Object tracking records
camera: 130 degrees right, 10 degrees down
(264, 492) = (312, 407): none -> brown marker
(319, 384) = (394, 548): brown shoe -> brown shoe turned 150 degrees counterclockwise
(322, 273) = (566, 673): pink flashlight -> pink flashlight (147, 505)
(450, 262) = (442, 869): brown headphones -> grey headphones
---
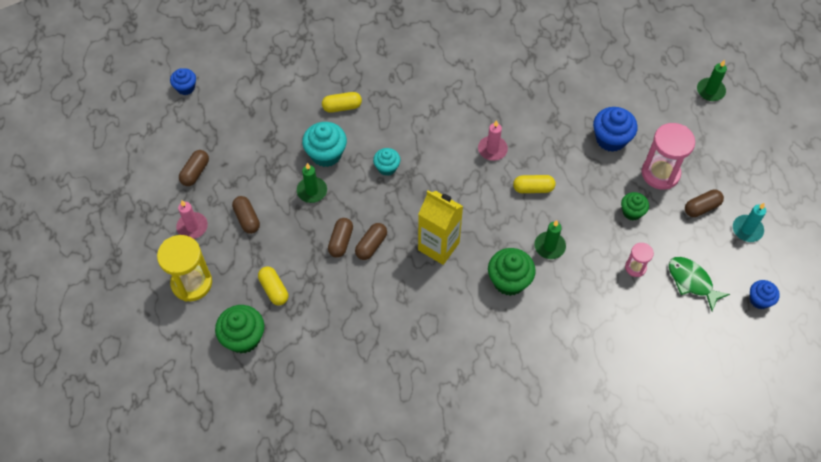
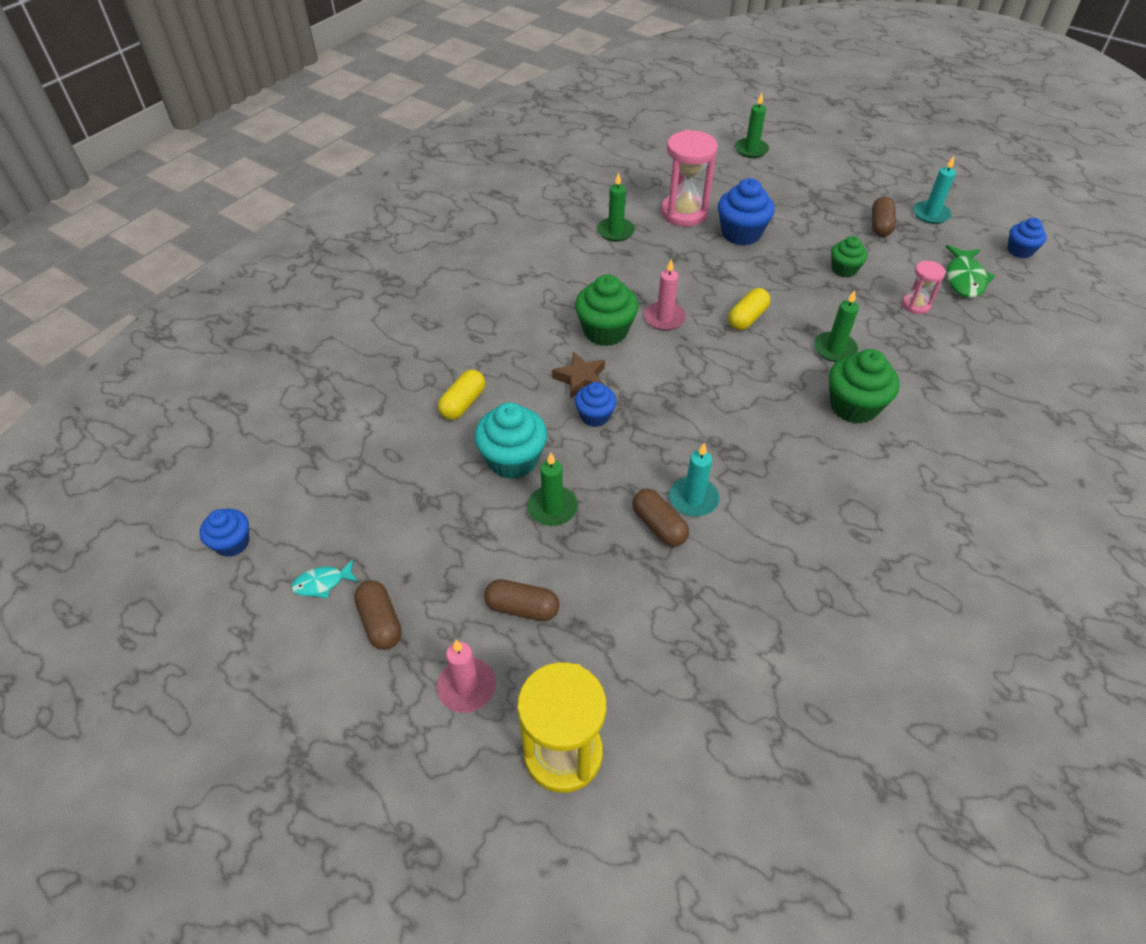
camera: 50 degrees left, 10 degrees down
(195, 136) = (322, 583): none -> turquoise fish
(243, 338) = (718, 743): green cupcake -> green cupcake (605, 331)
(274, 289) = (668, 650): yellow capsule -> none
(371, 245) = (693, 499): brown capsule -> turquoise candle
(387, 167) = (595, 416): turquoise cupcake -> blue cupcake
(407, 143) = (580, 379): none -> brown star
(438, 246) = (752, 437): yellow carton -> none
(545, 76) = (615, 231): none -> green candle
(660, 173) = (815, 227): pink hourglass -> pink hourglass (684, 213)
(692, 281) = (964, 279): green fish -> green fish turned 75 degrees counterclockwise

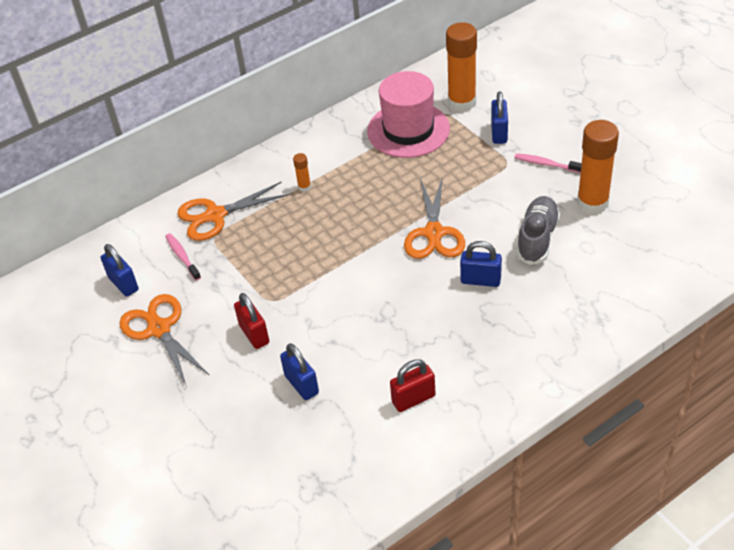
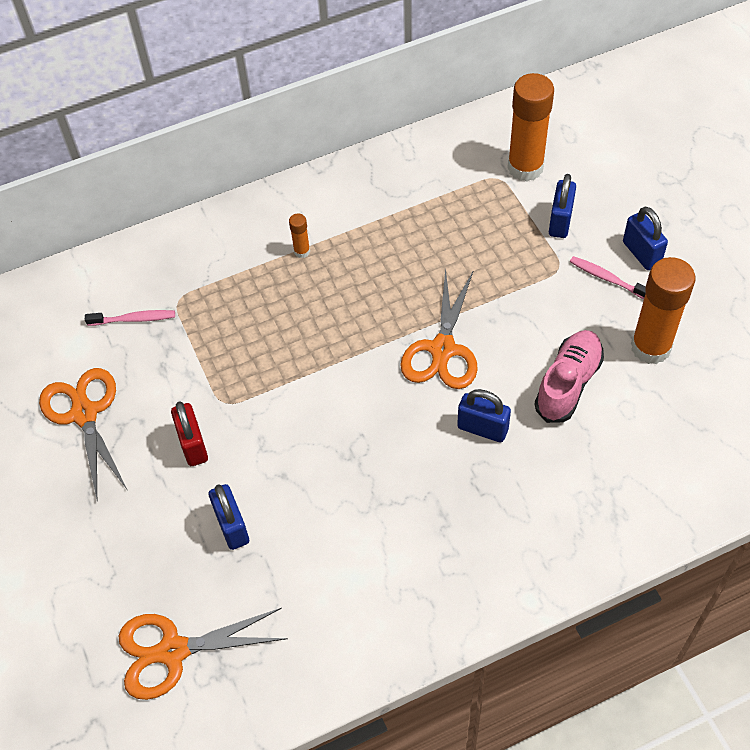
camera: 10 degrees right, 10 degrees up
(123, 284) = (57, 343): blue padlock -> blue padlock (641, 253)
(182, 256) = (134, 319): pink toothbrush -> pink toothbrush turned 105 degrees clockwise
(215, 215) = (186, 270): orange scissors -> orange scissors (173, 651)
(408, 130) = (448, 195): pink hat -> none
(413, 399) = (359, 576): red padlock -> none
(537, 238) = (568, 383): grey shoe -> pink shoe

YOUR TASK
Copy only this part of the entries above: the line with "camera: 130 degrees right, 10 degrees down", the line with "(450, 262) = (442, 869): brown", and the lines between, all exactly as written.

RESULT OF THIS TASK
camera: 130 degrees right, 10 degrees down
(264, 492) = (312, 407): none -> brown marker
(319, 384) = (394, 548): brown shoe -> brown shoe turned 150 degrees counterclockwise
(322, 273) = (566, 673): pink flashlight -> pink flashlight (147, 505)
(450, 262) = (442, 869): brown headphones -> grey headphones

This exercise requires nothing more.